_Records for this exercise_

---*---

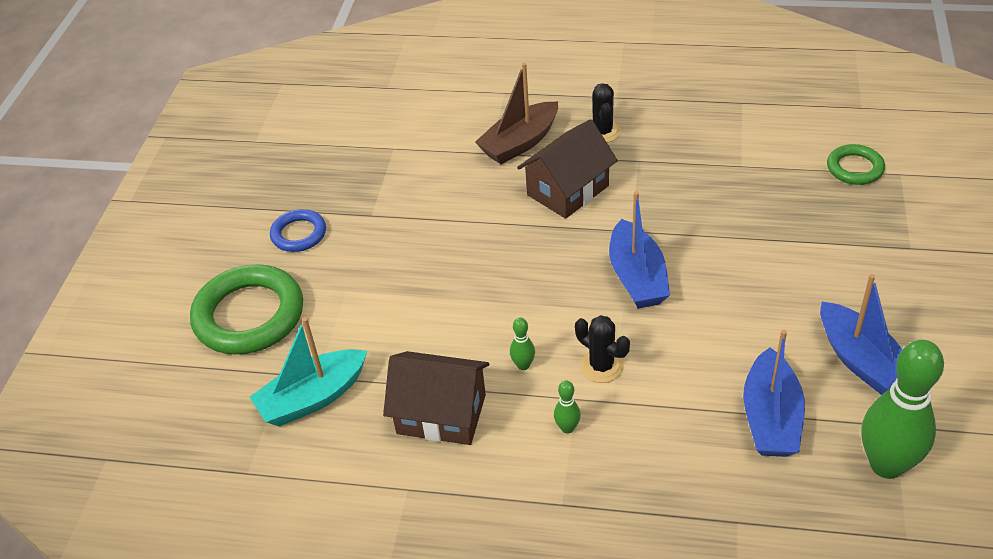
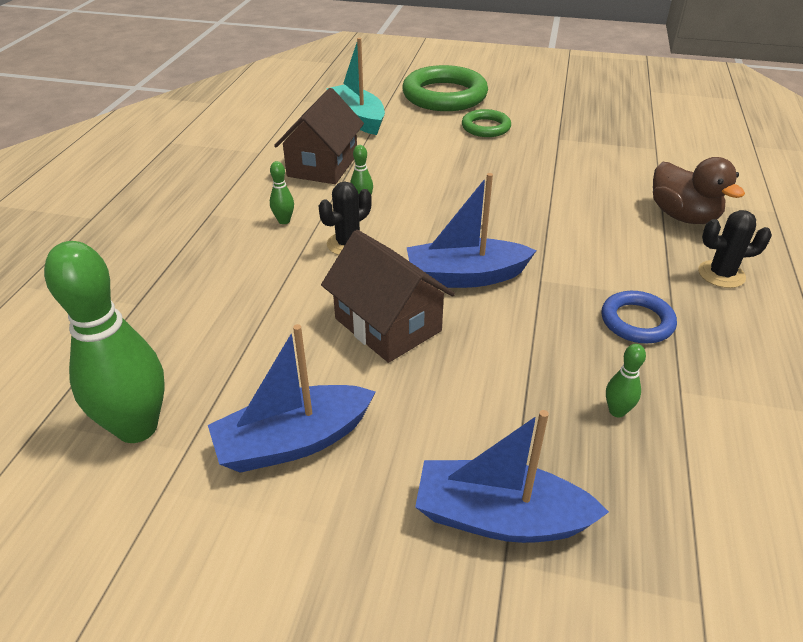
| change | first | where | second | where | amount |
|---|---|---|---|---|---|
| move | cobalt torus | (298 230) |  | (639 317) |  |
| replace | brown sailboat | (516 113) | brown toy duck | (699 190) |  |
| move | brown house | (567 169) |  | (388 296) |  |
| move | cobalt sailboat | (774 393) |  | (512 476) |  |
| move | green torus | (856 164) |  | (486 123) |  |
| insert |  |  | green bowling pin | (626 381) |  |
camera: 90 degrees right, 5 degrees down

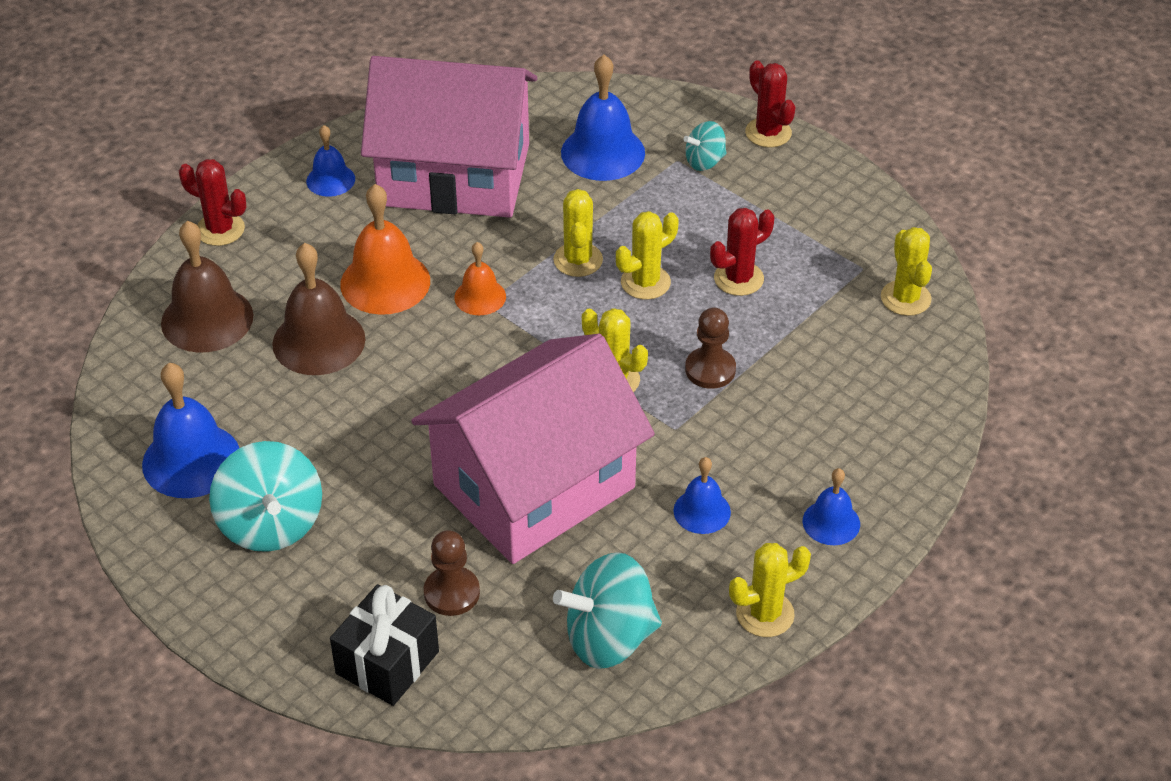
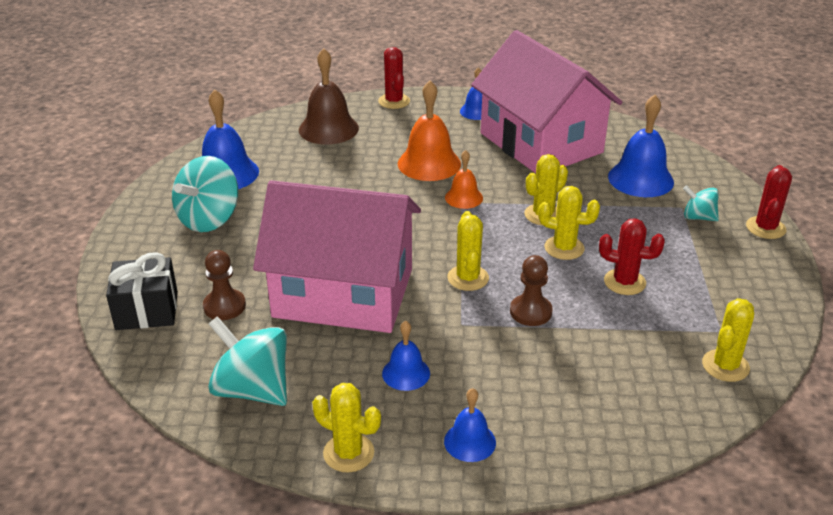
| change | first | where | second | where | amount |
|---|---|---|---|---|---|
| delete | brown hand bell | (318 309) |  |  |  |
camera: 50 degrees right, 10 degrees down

---*---

_What to work on_
Find the word "move" in the entries and show each line where it is found.

_Solution to the problem_
| move | cobalt torus | (298 230) |  | (639 317) |  |
| move | brown house | (567 169) |  | (388 296) |  |
| move | cobalt sailboat | (774 393) |  | (512 476) |  |
| move | green torus | (856 164) |  | (486 123) |  |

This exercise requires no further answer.